• [Work required] Which lines of the data below hold "button"? Copy each of them.

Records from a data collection
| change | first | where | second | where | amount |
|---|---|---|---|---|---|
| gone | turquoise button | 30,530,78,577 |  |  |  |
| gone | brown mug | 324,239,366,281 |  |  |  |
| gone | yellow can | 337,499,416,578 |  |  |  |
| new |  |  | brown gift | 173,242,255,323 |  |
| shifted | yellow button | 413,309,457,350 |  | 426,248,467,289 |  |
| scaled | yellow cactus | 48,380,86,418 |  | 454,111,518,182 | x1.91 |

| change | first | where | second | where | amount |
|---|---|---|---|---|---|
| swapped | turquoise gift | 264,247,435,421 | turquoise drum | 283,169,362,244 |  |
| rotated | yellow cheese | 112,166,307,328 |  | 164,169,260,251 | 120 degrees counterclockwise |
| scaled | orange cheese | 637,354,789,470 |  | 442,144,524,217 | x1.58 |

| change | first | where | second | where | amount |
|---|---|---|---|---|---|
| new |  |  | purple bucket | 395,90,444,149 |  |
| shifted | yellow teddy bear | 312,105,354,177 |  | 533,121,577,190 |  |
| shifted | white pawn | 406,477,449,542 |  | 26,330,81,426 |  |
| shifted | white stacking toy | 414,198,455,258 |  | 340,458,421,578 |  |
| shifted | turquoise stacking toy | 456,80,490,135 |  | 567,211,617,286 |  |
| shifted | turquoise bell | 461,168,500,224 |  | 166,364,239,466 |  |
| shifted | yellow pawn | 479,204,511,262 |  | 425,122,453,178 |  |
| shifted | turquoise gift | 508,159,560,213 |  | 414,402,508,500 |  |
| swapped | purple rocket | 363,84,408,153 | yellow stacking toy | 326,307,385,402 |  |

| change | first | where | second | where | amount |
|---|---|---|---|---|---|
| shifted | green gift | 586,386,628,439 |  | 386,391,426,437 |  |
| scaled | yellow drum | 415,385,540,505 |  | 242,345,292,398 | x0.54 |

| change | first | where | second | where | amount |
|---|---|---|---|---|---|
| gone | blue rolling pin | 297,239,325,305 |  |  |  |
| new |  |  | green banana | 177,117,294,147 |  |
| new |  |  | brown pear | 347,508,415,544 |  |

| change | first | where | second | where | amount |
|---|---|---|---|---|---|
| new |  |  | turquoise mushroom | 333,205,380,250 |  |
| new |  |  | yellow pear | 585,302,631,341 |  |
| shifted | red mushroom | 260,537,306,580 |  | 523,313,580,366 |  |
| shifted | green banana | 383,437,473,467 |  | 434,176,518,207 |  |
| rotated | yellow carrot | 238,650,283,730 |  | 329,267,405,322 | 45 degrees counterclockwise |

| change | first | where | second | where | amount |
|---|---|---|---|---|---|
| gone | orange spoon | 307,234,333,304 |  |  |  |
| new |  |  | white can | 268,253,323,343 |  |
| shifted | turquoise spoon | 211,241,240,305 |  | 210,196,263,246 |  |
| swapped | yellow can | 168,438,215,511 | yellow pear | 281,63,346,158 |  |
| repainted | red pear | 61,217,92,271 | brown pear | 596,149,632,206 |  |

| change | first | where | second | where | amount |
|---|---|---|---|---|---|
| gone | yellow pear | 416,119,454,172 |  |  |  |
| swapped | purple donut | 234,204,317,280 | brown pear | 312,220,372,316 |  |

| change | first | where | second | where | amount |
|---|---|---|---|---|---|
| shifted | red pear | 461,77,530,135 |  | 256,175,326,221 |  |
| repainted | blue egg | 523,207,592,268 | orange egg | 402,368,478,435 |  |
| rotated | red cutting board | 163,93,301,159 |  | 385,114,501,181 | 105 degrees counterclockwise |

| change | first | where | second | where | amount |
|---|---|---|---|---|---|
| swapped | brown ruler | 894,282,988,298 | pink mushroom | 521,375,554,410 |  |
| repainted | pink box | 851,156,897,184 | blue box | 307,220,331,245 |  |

• [Completed exercise]
| gone | turquoise button | 30,530,78,577 |  |  |  |
| shifted | yellow button | 413,309,457,350 |  | 426,248,467,289 |  |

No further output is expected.